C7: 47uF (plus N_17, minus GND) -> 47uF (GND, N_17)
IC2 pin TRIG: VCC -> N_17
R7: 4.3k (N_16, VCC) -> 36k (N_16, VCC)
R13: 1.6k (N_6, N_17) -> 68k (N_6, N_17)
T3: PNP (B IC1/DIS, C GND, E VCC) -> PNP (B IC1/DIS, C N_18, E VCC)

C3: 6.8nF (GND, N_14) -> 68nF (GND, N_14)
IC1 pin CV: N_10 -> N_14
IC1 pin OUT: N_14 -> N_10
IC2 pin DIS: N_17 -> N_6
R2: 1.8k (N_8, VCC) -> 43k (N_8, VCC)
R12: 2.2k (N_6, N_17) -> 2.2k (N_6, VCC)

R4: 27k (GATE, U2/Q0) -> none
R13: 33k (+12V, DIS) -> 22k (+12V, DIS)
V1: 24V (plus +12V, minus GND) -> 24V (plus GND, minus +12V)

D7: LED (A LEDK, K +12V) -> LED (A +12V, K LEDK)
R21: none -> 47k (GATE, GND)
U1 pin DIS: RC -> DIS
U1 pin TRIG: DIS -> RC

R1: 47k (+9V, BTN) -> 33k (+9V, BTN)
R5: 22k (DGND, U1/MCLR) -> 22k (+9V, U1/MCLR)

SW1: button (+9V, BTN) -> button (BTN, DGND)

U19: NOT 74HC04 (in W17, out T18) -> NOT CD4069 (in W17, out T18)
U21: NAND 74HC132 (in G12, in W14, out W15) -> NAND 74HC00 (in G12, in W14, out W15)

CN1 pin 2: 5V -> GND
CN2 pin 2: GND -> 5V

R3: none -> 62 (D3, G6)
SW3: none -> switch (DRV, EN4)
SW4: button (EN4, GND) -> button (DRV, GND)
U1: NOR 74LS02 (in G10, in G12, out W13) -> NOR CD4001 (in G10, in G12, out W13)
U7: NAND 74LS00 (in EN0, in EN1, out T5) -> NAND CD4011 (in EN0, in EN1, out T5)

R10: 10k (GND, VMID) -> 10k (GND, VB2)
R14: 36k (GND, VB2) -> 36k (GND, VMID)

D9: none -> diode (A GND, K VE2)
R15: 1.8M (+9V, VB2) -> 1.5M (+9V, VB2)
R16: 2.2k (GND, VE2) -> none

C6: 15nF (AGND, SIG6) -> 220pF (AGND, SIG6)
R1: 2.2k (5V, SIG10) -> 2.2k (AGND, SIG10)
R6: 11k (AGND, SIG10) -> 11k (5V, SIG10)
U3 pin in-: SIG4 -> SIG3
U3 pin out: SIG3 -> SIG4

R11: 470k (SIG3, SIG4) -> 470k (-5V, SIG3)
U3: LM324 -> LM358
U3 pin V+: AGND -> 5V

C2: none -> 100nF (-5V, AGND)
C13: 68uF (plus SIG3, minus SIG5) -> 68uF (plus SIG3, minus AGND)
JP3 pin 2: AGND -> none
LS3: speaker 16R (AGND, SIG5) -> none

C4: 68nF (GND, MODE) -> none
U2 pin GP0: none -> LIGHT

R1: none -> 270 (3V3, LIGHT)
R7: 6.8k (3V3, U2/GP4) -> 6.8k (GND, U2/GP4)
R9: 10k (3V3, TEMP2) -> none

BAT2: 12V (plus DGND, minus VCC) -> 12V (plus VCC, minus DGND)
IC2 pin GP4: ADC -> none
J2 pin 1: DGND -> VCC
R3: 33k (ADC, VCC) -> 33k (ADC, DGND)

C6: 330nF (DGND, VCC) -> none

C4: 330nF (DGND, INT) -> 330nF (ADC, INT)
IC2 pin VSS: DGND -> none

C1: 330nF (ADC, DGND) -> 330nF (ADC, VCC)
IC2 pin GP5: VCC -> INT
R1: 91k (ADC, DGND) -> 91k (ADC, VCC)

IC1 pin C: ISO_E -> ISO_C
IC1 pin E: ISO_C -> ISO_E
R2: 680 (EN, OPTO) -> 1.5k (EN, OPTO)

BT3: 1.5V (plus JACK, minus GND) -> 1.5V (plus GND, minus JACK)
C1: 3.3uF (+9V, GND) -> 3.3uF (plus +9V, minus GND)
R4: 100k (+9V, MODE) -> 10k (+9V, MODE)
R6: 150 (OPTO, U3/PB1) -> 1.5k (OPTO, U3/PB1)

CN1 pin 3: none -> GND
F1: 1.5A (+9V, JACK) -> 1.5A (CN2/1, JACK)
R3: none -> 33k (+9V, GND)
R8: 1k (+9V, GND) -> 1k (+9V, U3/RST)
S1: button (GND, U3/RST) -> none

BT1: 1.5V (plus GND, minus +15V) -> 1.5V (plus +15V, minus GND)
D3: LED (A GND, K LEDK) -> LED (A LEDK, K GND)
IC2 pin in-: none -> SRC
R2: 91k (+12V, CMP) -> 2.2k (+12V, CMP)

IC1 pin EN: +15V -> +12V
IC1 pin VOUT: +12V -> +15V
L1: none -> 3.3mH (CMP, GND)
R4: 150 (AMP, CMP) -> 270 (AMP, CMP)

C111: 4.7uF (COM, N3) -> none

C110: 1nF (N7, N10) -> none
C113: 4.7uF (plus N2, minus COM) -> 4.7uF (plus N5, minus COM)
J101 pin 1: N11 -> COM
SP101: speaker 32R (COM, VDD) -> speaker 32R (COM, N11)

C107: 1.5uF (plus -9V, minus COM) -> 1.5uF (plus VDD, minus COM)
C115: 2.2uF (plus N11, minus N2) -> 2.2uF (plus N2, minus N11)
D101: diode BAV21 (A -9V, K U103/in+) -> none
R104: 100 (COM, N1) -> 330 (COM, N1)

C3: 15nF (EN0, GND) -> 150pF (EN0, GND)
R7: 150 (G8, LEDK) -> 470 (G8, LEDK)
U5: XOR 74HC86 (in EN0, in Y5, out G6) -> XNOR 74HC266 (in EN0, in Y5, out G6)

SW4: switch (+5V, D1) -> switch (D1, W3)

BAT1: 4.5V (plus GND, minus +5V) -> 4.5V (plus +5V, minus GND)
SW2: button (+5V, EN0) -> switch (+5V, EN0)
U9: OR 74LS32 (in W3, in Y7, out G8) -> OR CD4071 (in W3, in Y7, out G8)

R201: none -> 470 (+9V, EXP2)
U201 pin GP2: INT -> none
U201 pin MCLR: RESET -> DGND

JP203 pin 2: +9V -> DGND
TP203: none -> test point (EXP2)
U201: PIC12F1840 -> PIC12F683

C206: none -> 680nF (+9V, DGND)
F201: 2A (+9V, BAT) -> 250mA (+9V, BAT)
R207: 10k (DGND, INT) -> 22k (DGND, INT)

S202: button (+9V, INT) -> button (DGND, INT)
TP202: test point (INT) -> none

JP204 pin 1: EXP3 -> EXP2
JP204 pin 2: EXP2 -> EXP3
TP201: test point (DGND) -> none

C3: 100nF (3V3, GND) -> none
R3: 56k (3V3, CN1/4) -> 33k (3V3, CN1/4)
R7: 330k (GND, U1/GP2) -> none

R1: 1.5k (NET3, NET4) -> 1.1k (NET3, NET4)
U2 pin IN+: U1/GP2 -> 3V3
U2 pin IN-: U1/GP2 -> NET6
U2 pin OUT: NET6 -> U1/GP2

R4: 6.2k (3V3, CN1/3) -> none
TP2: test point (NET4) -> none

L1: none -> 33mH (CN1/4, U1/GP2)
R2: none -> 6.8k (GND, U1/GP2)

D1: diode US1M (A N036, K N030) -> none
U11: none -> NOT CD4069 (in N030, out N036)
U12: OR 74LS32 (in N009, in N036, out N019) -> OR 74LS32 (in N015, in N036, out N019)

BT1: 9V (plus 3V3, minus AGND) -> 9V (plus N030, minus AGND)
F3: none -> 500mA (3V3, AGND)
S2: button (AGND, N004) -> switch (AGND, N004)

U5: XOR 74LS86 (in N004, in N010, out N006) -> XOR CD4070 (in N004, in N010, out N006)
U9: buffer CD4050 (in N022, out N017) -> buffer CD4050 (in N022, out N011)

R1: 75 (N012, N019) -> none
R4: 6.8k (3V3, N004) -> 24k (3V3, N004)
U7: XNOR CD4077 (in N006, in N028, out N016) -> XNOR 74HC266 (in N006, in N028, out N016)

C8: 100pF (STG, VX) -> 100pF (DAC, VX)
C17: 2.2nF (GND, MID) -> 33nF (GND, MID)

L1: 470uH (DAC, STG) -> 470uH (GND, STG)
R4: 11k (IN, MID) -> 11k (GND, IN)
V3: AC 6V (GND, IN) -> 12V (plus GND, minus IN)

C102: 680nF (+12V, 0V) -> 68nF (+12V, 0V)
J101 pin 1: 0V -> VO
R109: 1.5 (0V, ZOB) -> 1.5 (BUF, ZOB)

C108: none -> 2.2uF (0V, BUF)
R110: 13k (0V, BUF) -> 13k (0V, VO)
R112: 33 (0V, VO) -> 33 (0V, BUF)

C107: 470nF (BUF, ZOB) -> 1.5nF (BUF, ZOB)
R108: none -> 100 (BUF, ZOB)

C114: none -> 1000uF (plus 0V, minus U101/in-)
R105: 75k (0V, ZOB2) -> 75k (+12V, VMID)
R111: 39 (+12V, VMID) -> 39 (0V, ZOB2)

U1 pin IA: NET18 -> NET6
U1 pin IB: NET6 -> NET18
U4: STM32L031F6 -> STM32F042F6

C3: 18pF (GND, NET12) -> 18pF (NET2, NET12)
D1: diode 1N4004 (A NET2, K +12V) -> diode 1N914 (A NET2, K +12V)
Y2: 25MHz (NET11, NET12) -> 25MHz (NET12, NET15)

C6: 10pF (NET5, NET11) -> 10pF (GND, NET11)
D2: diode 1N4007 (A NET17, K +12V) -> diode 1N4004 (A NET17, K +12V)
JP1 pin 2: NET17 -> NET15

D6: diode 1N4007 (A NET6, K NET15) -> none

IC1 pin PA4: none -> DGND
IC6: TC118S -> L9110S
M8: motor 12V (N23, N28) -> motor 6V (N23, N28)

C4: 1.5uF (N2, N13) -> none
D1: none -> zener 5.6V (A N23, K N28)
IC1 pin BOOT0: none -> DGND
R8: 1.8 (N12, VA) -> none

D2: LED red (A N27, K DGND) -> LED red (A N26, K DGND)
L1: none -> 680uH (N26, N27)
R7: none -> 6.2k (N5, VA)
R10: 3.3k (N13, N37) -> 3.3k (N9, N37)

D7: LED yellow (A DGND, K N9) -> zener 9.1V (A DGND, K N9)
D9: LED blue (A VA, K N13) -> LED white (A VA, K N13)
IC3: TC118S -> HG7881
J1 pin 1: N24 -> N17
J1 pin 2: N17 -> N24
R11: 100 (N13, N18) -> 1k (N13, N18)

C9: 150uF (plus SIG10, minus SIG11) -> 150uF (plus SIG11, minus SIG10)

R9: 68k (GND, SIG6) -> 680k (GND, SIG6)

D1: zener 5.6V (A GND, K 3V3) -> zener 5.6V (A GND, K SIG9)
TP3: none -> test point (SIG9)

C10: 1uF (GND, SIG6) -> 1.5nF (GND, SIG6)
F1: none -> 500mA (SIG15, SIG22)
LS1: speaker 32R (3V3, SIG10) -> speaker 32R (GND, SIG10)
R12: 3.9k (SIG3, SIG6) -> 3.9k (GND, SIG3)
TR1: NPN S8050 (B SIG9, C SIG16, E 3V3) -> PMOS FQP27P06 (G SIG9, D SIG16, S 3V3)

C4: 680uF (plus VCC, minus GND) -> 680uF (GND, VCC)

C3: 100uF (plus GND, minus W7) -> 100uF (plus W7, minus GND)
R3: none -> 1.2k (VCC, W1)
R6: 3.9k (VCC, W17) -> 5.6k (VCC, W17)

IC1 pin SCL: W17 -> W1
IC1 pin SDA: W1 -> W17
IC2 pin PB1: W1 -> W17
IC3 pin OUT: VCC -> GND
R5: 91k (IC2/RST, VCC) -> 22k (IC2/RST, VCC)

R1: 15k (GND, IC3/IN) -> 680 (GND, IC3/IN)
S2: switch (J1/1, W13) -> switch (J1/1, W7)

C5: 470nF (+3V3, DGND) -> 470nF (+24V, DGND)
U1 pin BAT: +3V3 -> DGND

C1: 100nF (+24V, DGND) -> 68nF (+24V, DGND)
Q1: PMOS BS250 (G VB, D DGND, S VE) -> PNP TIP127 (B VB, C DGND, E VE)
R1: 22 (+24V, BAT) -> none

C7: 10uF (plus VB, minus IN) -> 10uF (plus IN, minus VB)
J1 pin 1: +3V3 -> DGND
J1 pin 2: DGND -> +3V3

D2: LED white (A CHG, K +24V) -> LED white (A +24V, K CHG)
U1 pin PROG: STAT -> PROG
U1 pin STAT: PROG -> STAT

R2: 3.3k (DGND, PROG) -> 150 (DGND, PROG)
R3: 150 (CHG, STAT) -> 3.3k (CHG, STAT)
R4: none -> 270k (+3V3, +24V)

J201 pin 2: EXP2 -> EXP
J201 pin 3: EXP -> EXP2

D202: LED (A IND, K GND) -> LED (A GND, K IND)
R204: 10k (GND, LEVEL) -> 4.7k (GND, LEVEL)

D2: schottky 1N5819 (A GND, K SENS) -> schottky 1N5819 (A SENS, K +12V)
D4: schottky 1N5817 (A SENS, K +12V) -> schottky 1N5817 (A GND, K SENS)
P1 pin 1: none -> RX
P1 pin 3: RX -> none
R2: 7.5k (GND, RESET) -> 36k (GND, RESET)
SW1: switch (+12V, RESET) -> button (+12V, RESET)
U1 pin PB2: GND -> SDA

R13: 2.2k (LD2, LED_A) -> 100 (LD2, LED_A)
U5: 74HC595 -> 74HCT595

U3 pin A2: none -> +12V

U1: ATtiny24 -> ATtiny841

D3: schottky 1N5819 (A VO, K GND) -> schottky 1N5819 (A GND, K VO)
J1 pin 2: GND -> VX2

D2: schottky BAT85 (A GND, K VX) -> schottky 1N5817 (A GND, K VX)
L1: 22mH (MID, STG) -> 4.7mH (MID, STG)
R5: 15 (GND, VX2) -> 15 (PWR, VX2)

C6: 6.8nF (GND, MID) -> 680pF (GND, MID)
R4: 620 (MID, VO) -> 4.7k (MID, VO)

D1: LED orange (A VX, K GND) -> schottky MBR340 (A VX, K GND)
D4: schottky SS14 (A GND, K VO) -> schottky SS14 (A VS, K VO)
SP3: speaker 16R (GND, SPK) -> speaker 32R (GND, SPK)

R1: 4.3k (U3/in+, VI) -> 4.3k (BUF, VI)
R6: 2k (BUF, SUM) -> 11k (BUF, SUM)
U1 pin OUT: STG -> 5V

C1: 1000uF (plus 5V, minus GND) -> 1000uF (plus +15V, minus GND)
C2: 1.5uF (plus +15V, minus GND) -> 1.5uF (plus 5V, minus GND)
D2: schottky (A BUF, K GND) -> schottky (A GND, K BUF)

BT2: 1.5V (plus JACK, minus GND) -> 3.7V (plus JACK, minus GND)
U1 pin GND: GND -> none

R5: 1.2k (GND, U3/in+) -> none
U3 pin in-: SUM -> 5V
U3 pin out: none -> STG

**The problem**
Considering only lines that contain the word "JACK", say how many there are in the data, with no other text.

**Exercise response**
3